▶ _EXERCISE_
Would you return the lines between the one holding "(290, 399) = (576, 443): none -> yellow donut" and the one holding "(564, 184) = (597, 165): turquoise", inclusive, and only those, exactly as they stand in the listing below?

▶ _DATA SECTION_

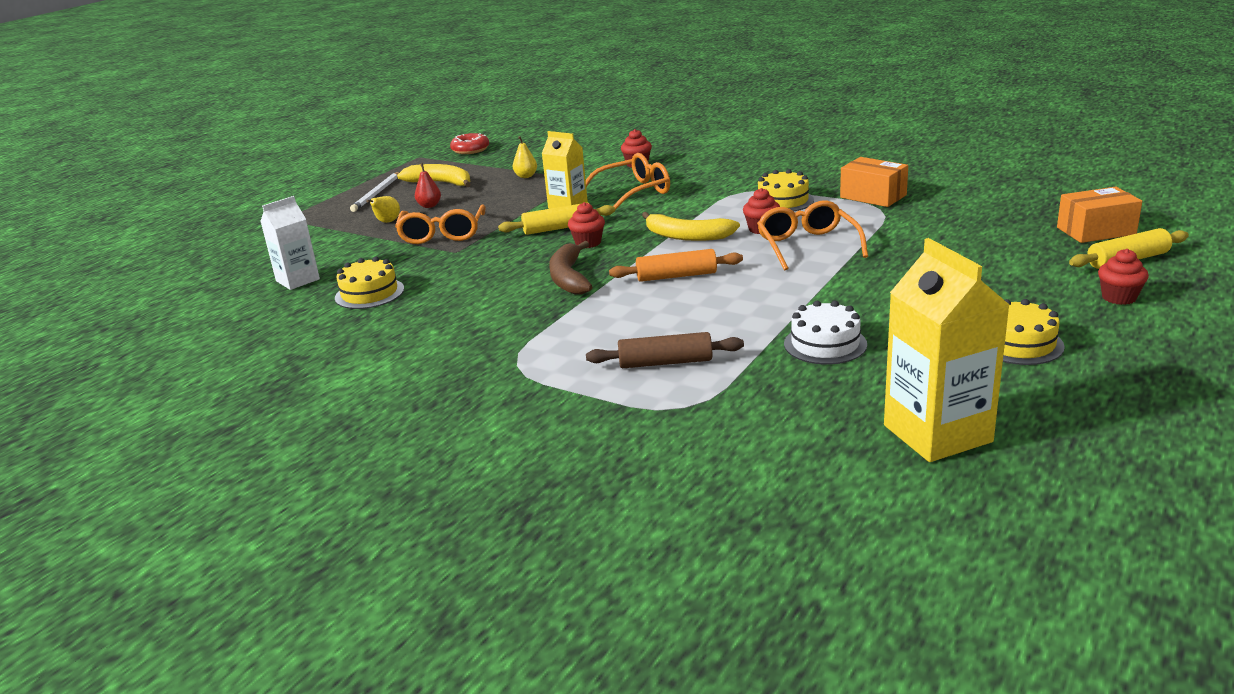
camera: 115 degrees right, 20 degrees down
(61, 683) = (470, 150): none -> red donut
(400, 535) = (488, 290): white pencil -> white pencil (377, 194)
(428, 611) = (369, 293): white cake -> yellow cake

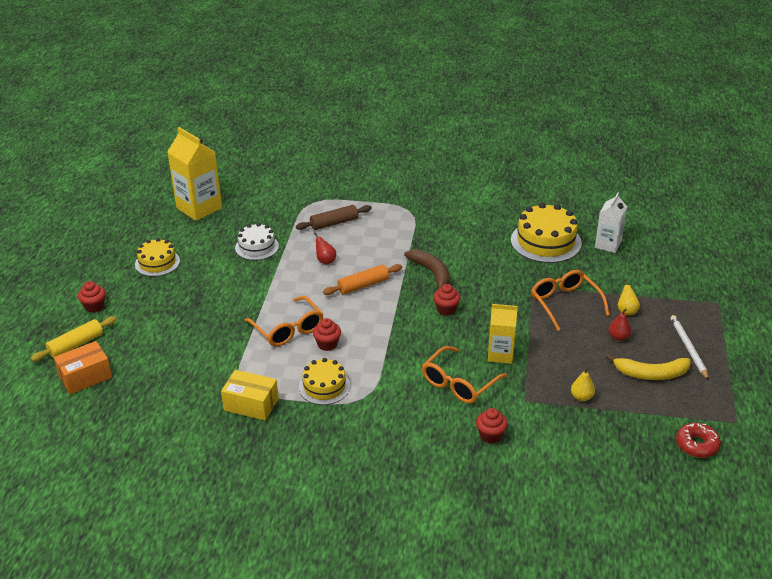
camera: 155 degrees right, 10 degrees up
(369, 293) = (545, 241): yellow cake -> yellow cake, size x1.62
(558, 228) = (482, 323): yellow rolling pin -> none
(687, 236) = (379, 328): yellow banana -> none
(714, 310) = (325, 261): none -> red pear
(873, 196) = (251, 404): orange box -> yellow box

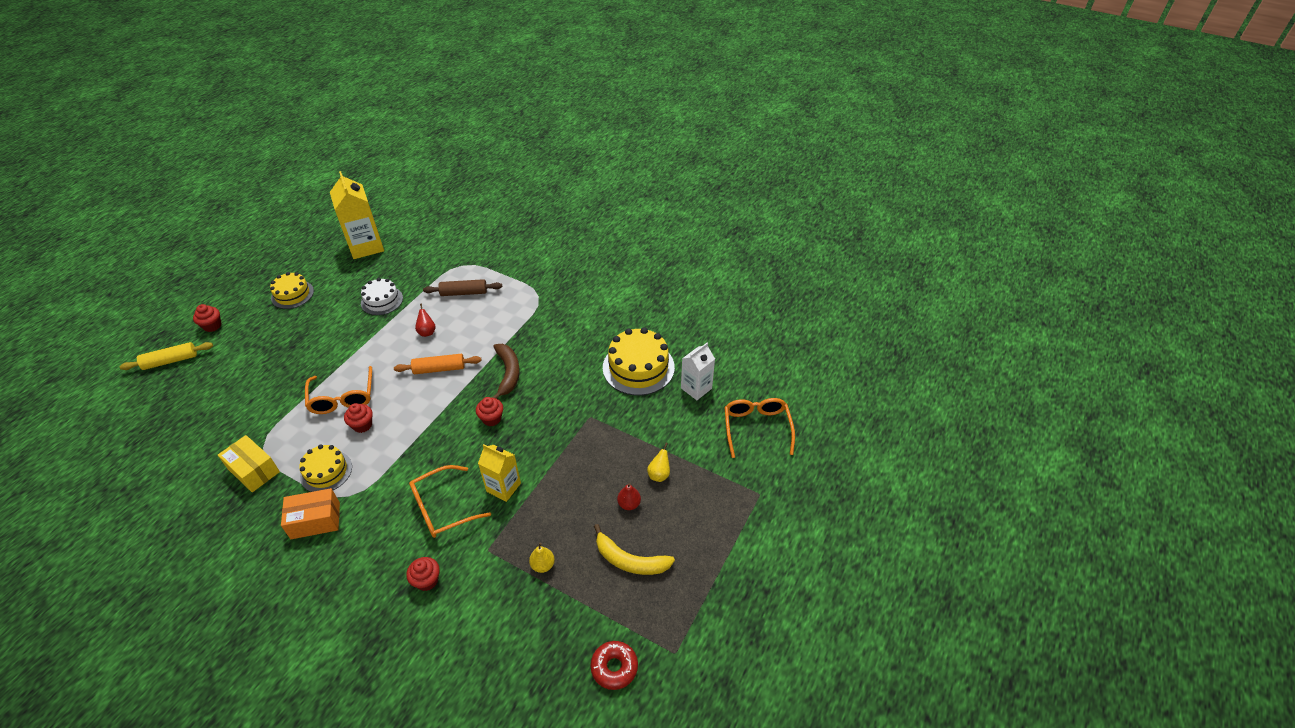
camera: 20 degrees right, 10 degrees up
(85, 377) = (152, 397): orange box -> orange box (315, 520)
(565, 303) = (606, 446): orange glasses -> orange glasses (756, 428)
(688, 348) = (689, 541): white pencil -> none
* * *
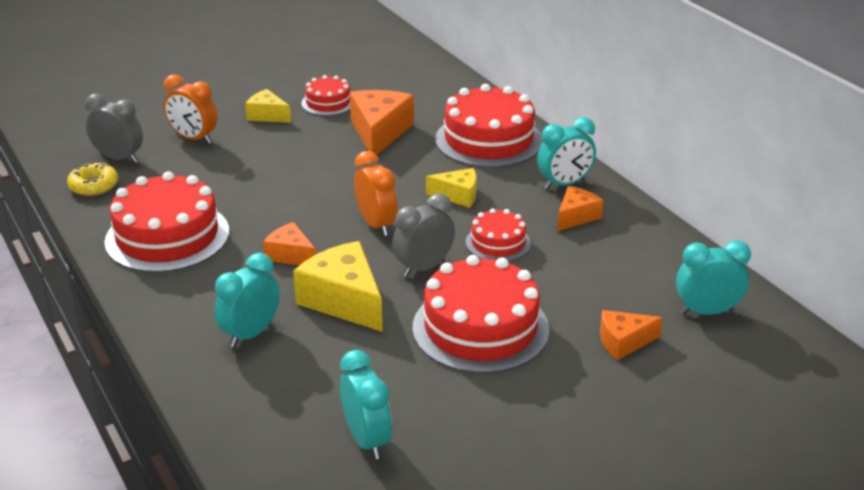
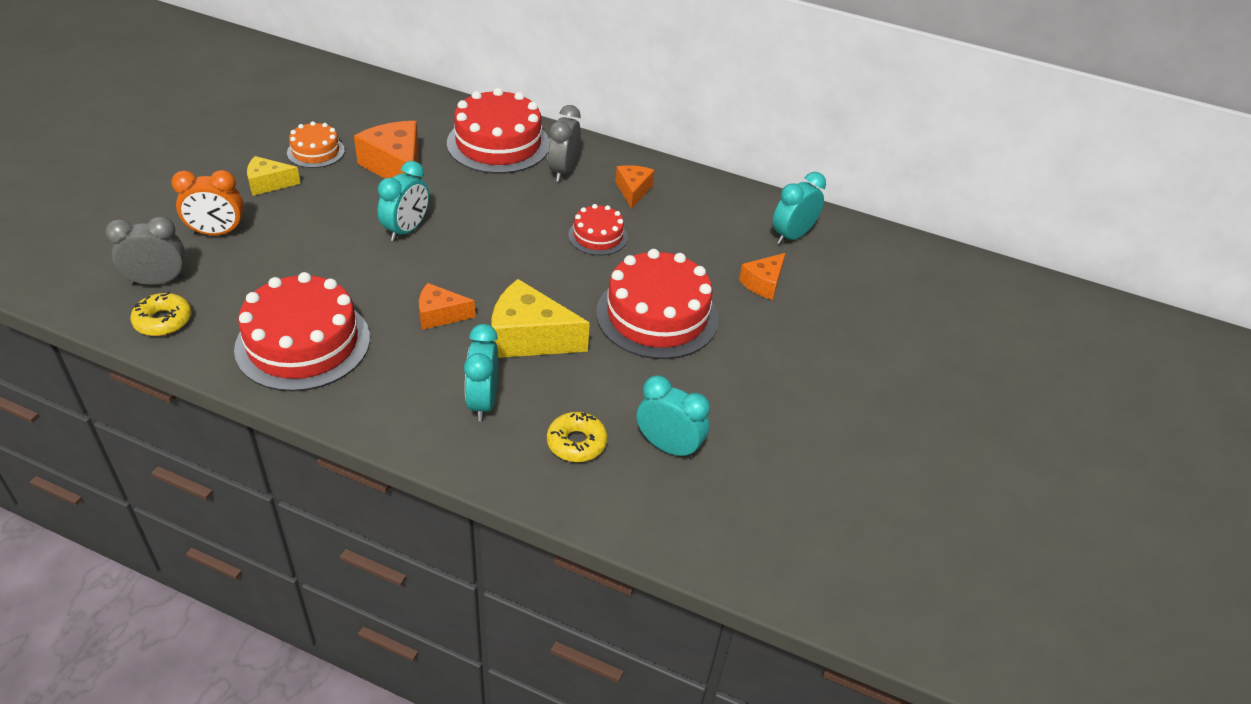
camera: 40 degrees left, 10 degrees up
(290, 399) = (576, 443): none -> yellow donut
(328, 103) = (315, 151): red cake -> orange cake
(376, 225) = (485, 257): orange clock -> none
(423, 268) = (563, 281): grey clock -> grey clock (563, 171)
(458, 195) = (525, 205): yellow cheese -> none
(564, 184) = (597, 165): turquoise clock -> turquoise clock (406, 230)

▶ _RESPONSE BOX_
(290, 399) = (576, 443): none -> yellow donut
(328, 103) = (315, 151): red cake -> orange cake
(376, 225) = (485, 257): orange clock -> none
(423, 268) = (563, 281): grey clock -> grey clock (563, 171)
(458, 195) = (525, 205): yellow cheese -> none
(564, 184) = (597, 165): turquoise clock -> turquoise clock (406, 230)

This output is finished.